REQUIRED ACTION
Among the entries below, retype exactly the lines starting with the one with "camera: 10 degrees left, 5 degrees down" and going on through the one with "white tape [613,171,665,219]", but not the pictures.

_ _ _

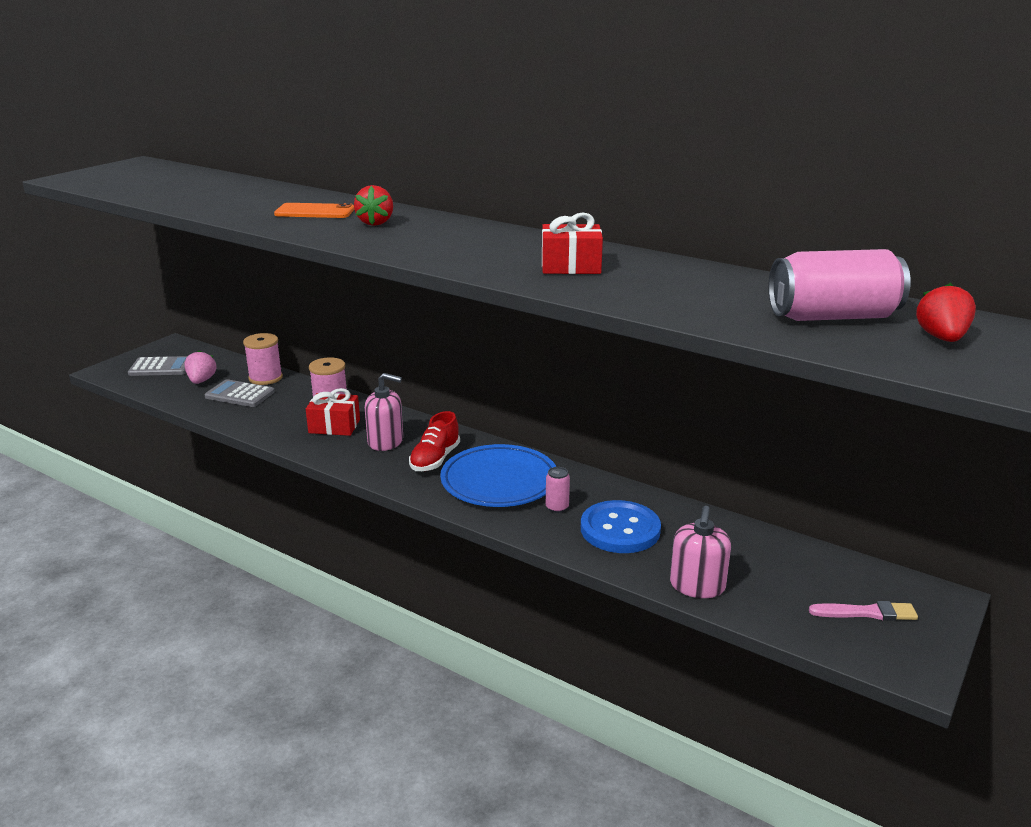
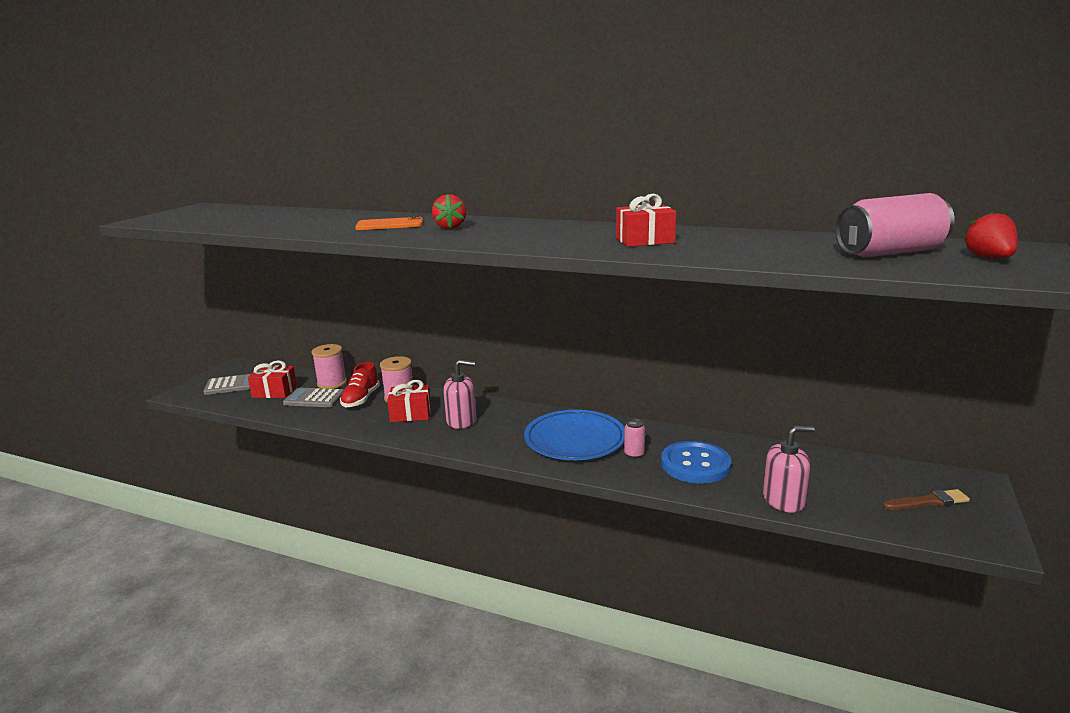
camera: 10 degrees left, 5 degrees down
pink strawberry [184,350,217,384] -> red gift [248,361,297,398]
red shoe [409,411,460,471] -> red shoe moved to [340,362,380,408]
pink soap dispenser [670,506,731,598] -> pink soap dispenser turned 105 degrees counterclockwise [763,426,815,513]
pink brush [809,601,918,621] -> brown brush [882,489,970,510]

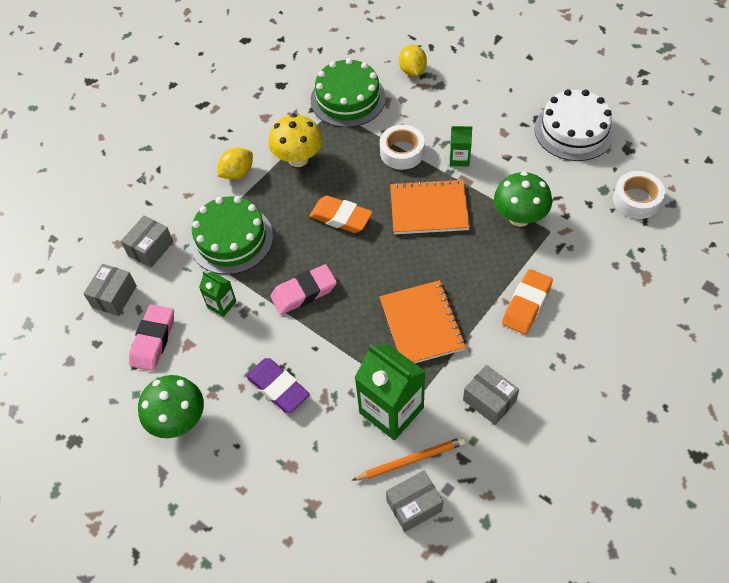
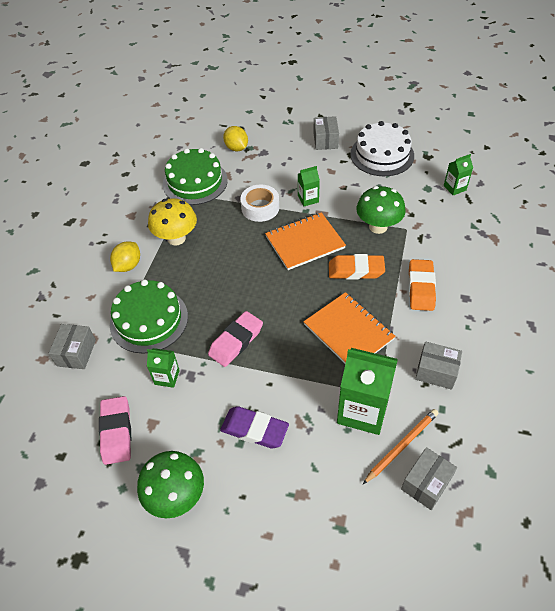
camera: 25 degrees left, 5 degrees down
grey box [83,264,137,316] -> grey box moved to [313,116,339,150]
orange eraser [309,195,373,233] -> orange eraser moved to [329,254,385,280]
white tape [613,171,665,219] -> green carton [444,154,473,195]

_ _ _

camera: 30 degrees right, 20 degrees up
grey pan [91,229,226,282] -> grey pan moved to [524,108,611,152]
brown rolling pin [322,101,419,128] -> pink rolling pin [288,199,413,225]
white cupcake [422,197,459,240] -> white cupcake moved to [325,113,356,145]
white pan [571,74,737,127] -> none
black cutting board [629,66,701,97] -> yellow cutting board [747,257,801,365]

_ _ _

ANSWER AREA
camera: 10 degrees left, 5 degrees down
pink strawberry [184,350,217,384] -> red gift [248,361,297,398]
red shoe [409,411,460,471] -> red shoe moved to [340,362,380,408]
pink soap dispenser [670,506,731,598] -> pink soap dispenser turned 105 degrees counterclockwise [763,426,815,513]
pink brush [809,601,918,621] -> brown brush [882,489,970,510]

camera: 25 degrees left, 5 degrees down
grey box [83,264,137,316] -> grey box moved to [313,116,339,150]
orange eraser [309,195,373,233] -> orange eraser moved to [329,254,385,280]
white tape [613,171,665,219] -> green carton [444,154,473,195]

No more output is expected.